● Exercise objective
Would you return, word for word, the lines of the data below from the line with "red L-shape: (266, 99)" through the line with "red star: (102, 110) -> (68, 45), moved", and no others?

Data extracted from a collection
%%
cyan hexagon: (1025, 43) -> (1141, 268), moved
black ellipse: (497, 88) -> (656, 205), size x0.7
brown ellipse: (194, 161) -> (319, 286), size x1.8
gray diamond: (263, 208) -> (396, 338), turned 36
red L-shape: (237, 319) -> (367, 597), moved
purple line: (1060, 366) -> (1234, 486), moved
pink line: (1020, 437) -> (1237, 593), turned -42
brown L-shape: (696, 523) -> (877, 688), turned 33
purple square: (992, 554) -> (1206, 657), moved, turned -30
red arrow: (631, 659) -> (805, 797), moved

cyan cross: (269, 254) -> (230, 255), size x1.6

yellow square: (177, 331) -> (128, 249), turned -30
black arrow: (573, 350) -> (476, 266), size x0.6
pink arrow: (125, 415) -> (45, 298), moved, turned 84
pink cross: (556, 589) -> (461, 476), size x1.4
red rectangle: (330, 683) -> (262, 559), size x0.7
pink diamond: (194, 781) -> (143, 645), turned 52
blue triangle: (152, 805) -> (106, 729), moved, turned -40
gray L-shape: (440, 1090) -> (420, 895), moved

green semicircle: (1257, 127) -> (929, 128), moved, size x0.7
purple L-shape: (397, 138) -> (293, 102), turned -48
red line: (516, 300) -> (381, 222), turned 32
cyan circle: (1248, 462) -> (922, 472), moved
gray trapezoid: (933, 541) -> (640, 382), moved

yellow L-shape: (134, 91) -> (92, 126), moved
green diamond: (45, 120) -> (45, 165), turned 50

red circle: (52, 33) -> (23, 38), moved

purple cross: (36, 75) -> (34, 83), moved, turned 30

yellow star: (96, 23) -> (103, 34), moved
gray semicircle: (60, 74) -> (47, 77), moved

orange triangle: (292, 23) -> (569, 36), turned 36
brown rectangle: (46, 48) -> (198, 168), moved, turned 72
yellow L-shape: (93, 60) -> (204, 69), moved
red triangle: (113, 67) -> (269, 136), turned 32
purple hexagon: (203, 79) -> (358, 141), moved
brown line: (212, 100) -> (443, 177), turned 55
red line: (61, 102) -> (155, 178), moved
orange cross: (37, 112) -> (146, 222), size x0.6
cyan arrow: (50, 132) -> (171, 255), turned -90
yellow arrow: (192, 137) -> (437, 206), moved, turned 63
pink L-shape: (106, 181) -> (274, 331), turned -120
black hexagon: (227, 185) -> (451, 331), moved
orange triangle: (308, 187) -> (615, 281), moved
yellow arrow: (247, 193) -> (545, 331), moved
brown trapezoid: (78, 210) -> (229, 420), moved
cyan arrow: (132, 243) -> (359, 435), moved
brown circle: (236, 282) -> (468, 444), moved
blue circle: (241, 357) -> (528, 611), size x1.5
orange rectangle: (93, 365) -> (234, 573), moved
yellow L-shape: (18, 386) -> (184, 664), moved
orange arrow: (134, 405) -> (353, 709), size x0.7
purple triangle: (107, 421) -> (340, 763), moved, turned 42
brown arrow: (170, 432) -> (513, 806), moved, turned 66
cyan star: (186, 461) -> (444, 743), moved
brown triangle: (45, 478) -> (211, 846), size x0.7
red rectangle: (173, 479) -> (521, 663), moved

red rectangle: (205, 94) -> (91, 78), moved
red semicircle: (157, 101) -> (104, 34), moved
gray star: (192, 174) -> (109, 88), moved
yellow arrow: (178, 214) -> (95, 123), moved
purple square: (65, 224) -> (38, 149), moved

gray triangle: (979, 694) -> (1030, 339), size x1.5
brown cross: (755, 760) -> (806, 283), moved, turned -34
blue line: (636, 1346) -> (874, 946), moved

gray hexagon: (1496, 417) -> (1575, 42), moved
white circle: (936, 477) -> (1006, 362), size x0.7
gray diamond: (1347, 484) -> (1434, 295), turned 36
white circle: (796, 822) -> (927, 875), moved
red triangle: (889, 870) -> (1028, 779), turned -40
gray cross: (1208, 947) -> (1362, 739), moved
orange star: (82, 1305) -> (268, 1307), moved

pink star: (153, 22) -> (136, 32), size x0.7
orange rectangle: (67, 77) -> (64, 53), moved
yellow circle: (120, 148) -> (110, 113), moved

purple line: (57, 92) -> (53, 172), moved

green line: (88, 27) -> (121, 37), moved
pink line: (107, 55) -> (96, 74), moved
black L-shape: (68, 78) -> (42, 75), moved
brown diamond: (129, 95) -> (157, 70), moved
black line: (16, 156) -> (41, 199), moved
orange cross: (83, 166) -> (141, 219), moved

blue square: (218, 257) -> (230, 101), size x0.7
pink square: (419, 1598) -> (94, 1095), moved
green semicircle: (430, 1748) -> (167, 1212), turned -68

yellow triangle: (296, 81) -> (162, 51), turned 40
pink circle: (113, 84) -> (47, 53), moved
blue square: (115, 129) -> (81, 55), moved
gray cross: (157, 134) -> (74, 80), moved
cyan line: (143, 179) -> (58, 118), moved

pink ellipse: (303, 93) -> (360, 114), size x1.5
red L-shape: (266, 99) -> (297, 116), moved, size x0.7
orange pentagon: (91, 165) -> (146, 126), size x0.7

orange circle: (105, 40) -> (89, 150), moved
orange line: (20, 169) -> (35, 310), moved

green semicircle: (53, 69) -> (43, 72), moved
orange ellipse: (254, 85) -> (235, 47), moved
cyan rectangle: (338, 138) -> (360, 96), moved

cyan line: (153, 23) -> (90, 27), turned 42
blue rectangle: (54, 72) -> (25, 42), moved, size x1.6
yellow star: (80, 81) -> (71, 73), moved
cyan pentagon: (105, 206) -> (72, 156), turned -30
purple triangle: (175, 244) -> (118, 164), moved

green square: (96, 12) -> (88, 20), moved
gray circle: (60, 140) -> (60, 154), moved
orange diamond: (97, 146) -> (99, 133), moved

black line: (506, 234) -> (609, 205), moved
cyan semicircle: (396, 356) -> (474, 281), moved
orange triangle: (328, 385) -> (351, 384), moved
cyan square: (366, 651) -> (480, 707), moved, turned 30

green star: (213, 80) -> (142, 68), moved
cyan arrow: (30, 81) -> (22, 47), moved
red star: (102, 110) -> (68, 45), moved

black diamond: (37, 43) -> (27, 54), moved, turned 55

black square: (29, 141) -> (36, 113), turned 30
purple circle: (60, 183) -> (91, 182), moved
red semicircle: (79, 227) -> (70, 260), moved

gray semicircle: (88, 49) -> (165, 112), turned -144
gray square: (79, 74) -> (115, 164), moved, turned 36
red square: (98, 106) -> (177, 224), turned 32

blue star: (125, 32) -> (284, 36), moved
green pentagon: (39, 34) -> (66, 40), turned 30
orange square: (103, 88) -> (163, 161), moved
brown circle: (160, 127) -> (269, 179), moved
%%
● Task solution
red L-shape: (266, 99) -> (297, 116), moved, size x0.7
orange pentagon: (91, 165) -> (146, 126), size x0.7

orange circle: (105, 40) -> (89, 150), moved
orange line: (20, 169) -> (35, 310), moved

green semicircle: (53, 69) -> (43, 72), moved
orange ellipse: (254, 85) -> (235, 47), moved
cyan rectangle: (338, 138) -> (360, 96), moved

cyan line: (153, 23) -> (90, 27), turned 42
blue rectangle: (54, 72) -> (25, 42), moved, size x1.6
yellow star: (80, 81) -> (71, 73), moved
cyan pentagon: (105, 206) -> (72, 156), turned -30
purple triangle: (175, 244) -> (118, 164), moved

green square: (96, 12) -> (88, 20), moved
gray circle: (60, 140) -> (60, 154), moved
orange diamond: (97, 146) -> (99, 133), moved

black line: (506, 234) -> (609, 205), moved
cyan semicircle: (396, 356) -> (474, 281), moved
orange triangle: (328, 385) -> (351, 384), moved
cyan square: (366, 651) -> (480, 707), moved, turned 30

green star: (213, 80) -> (142, 68), moved
cyan arrow: (30, 81) -> (22, 47), moved
red star: (102, 110) -> (68, 45), moved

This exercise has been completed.